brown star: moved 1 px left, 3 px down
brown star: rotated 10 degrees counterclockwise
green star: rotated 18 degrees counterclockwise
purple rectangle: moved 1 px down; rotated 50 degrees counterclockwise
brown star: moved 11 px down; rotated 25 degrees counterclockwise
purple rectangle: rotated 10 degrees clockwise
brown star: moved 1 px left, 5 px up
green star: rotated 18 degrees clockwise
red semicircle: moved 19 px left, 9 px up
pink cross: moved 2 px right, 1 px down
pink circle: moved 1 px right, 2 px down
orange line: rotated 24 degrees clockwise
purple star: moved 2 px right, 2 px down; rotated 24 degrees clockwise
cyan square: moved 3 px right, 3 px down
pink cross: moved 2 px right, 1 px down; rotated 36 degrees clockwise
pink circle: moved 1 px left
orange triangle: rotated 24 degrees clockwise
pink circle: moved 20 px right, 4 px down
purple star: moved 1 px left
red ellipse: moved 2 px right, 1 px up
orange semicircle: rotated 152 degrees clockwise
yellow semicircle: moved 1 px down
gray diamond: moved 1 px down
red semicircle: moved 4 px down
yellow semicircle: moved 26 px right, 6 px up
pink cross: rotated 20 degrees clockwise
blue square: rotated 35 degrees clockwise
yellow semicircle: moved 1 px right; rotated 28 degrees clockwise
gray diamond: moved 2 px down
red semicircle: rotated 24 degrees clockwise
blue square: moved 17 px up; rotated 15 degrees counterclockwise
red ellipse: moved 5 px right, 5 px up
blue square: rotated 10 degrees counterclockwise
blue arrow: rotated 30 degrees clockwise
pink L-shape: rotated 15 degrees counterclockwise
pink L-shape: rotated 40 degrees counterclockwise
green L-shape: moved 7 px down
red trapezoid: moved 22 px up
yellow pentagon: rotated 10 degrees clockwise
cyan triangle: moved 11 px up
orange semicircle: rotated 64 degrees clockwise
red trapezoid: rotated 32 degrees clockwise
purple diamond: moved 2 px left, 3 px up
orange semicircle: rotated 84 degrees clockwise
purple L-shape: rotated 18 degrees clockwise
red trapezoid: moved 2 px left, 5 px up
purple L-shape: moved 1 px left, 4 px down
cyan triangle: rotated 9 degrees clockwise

- [TASK STATEMENT]:
Rewrite the material from its first line through the line with "green star: rotated 18 degrees clockwise", changing every "brown star" to "gray star" and leaving everything else as it is.

- [ANSWER IN FULL]:
gray star: moved 1 px left, 3 px down
gray star: rotated 10 degrees counterclockwise
green star: rotated 18 degrees counterclockwise
purple rectangle: moved 1 px down; rotated 50 degrees counterclockwise
gray star: moved 11 px down; rotated 25 degrees counterclockwise
purple rectangle: rotated 10 degrees clockwise
gray star: moved 1 px left, 5 px up
green star: rotated 18 degrees clockwise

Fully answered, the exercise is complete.